Instructions to follow: Retype, word for word, every line of the records below starting at the one that contains "gray pentagon: (54, 65) -> (160, 34), moved" and ending at the one that contains "red semicircle: (248, 40)"; include both of those lines and nothing more.

Start of Block

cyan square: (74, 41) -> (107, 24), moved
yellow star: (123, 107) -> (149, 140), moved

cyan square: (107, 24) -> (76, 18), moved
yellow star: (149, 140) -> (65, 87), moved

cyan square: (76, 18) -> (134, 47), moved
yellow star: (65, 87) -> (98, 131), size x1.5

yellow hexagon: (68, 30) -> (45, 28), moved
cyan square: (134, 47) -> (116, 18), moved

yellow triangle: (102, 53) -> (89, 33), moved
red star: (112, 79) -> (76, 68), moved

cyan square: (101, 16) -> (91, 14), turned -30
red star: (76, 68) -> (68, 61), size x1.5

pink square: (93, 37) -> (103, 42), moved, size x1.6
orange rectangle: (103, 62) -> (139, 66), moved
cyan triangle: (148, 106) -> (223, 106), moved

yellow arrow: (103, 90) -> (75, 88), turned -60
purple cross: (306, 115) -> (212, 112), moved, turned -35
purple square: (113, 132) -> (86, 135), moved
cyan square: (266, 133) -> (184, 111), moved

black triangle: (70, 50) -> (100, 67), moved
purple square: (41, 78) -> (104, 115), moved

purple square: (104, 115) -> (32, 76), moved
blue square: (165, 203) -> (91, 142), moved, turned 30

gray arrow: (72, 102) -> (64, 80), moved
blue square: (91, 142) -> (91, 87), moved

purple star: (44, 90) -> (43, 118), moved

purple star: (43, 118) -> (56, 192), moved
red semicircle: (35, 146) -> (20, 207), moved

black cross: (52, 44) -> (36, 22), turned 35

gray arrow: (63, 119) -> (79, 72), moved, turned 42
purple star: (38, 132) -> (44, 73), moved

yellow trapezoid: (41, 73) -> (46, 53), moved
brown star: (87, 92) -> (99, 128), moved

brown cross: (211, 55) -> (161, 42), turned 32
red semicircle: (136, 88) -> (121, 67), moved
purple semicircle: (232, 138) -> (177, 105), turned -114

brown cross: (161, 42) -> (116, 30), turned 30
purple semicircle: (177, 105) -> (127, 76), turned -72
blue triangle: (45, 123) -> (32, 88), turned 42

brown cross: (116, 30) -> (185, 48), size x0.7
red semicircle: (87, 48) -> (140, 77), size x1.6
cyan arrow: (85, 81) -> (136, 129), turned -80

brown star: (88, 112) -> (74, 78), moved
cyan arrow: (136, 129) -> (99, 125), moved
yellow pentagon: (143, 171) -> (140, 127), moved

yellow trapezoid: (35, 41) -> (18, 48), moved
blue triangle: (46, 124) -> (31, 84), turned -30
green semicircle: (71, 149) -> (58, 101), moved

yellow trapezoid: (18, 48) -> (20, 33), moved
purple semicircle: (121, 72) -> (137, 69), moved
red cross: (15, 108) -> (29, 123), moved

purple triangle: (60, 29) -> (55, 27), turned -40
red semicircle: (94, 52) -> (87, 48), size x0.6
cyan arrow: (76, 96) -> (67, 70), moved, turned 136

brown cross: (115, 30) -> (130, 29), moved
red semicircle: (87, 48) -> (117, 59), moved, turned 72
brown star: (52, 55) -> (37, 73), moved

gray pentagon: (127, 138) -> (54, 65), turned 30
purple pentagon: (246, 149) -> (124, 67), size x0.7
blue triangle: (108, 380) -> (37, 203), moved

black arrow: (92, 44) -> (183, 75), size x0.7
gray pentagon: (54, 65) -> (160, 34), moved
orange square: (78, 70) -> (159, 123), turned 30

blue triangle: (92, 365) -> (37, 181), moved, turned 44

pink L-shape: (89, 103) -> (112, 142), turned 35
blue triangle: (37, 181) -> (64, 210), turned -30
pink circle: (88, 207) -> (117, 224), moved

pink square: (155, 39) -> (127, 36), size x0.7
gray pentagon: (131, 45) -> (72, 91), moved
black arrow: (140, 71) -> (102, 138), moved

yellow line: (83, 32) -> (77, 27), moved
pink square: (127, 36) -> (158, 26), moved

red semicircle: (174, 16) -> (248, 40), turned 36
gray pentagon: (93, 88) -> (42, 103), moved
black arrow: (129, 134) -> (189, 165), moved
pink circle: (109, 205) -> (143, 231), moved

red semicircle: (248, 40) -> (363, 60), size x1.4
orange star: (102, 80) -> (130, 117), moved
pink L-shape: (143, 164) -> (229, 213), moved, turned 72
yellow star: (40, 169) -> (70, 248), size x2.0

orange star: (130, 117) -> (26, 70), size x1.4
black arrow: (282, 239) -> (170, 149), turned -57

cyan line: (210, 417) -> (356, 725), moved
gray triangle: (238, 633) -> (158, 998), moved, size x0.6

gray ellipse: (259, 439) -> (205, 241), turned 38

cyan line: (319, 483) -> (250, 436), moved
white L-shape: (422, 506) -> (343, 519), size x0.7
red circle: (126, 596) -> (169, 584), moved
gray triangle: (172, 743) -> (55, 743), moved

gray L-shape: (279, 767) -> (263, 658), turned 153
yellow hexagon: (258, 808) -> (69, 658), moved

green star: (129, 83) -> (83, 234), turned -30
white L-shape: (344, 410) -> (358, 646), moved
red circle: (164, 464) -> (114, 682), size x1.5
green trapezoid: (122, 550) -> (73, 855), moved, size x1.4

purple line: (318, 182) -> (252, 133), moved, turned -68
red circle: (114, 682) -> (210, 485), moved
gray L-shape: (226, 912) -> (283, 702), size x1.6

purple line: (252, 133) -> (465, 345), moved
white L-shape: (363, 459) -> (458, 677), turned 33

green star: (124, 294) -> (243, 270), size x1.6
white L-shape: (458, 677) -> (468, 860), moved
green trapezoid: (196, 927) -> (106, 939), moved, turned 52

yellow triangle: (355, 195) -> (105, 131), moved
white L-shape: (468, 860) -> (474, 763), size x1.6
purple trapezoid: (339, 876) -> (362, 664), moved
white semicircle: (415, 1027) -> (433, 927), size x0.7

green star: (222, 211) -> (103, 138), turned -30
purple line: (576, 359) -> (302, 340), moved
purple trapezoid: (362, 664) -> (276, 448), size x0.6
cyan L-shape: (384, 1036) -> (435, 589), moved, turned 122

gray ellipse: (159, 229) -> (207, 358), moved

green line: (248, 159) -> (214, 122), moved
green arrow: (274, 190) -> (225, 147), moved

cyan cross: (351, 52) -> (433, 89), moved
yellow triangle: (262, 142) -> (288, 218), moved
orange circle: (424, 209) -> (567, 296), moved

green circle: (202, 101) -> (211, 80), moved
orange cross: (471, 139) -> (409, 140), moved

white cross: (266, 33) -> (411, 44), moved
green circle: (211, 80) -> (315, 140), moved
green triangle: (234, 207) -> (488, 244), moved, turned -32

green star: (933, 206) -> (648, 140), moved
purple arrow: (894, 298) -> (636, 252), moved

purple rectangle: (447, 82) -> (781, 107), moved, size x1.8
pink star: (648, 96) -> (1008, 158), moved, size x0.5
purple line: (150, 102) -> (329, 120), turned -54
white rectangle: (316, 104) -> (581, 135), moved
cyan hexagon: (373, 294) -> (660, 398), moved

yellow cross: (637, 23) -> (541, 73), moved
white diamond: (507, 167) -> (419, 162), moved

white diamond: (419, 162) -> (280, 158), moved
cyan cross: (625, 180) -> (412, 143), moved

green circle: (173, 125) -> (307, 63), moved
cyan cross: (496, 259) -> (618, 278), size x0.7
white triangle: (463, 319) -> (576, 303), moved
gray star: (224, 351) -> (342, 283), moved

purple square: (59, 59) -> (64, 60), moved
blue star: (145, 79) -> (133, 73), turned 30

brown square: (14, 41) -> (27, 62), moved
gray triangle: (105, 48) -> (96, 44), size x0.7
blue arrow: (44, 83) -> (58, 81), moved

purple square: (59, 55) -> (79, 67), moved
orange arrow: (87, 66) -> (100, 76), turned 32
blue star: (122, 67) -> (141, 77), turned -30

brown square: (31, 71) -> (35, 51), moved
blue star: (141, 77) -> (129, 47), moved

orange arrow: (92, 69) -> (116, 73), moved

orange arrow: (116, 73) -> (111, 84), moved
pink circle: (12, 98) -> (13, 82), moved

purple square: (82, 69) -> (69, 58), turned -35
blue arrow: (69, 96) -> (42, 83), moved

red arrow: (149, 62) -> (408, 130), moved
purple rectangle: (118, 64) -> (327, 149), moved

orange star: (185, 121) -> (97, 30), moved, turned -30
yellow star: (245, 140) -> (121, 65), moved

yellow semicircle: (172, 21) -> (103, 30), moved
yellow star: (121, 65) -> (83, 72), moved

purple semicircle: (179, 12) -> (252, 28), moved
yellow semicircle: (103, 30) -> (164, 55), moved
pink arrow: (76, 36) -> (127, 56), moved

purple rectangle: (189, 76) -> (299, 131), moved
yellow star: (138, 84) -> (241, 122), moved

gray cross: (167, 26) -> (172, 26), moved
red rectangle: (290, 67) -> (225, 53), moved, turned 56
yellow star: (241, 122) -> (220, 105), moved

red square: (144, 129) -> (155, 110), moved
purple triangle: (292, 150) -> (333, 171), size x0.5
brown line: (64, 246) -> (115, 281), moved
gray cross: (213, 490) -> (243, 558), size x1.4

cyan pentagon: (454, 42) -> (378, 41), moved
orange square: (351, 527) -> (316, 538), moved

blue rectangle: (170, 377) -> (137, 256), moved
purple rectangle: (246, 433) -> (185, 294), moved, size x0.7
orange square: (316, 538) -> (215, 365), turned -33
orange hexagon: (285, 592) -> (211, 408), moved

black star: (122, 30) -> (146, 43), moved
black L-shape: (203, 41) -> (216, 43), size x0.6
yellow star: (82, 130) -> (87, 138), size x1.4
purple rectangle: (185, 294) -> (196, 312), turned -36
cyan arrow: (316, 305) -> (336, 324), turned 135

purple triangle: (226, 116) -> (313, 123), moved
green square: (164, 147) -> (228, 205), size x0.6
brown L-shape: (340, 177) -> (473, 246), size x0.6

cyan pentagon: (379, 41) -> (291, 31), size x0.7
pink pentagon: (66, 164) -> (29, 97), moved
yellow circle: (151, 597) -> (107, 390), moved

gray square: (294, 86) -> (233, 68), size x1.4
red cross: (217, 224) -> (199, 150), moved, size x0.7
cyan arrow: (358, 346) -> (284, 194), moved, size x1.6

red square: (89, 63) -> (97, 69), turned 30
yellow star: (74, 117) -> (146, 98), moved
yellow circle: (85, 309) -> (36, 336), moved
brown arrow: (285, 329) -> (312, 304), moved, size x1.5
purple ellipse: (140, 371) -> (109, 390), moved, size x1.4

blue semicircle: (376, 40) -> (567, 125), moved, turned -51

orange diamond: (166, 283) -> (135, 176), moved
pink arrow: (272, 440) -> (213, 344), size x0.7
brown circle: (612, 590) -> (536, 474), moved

End of Block

Response to the exercise:
gray pentagon: (54, 65) -> (160, 34), moved
orange square: (78, 70) -> (159, 123), turned 30

blue triangle: (92, 365) -> (37, 181), moved, turned 44

pink L-shape: (89, 103) -> (112, 142), turned 35
blue triangle: (37, 181) -> (64, 210), turned -30
pink circle: (88, 207) -> (117, 224), moved

pink square: (155, 39) -> (127, 36), size x0.7
gray pentagon: (131, 45) -> (72, 91), moved
black arrow: (140, 71) -> (102, 138), moved

yellow line: (83, 32) -> (77, 27), moved
pink square: (127, 36) -> (158, 26), moved

red semicircle: (174, 16) -> (248, 40), turned 36
gray pentagon: (93, 88) -> (42, 103), moved
black arrow: (129, 134) -> (189, 165), moved
pink circle: (109, 205) -> (143, 231), moved

red semicircle: (248, 40) -> (363, 60), size x1.4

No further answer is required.